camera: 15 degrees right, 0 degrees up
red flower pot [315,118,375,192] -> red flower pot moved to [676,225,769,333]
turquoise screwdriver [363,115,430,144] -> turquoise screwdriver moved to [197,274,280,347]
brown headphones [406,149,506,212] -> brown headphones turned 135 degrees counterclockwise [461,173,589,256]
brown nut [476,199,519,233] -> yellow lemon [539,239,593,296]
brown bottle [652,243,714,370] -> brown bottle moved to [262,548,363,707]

=-=-=-=-=

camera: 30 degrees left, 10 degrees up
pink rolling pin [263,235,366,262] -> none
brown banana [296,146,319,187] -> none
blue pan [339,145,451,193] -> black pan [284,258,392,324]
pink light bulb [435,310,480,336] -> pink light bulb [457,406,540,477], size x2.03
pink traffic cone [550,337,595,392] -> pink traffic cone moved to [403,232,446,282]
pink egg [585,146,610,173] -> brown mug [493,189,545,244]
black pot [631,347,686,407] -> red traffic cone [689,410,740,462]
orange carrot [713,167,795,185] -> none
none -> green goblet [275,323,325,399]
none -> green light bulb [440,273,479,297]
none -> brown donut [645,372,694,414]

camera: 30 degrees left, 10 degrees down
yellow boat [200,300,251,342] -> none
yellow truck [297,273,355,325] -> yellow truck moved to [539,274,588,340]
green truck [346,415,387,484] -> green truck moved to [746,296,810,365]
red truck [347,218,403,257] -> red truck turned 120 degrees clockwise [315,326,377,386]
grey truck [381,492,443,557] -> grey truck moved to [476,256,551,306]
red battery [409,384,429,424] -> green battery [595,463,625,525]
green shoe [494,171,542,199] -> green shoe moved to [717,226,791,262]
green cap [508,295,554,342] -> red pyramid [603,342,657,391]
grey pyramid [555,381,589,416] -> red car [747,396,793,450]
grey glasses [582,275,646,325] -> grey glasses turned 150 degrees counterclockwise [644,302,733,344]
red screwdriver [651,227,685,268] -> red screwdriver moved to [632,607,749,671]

=-=-=-=-=

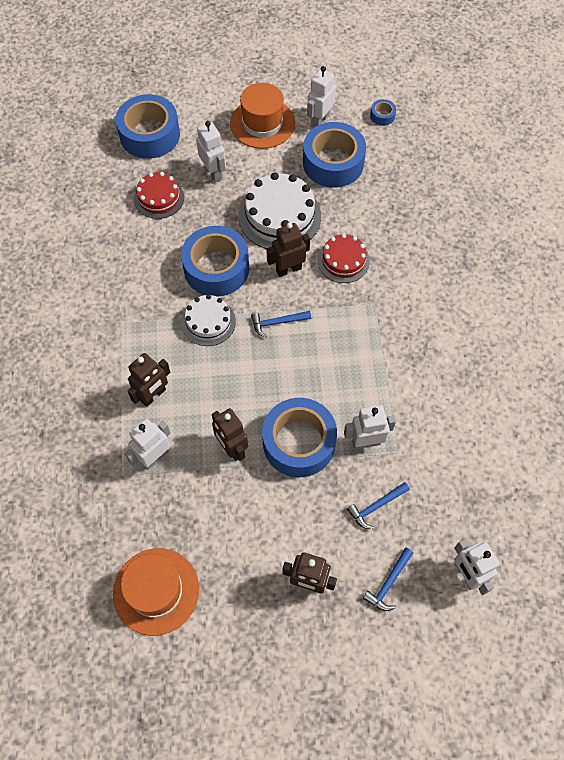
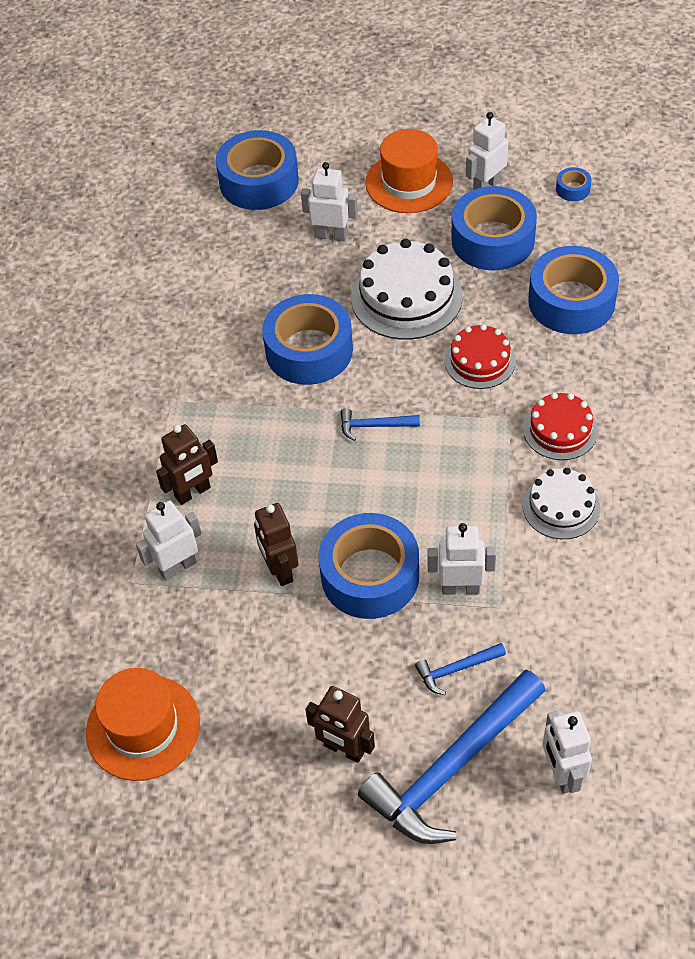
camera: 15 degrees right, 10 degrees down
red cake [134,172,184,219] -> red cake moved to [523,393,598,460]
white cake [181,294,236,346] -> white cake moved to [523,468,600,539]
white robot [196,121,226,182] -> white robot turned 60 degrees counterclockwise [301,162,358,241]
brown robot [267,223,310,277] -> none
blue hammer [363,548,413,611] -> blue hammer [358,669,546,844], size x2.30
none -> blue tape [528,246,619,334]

=-=-=-=-=

Using the entries above, repeat only the lines from the one containing "grey glasses [582,275,646,325]" through the one containing "red screwdriver [651,227,685,268]", end lines included.

grey glasses [582,275,646,325] -> grey glasses turned 150 degrees counterclockwise [644,302,733,344]
red screwdriver [651,227,685,268] -> red screwdriver moved to [632,607,749,671]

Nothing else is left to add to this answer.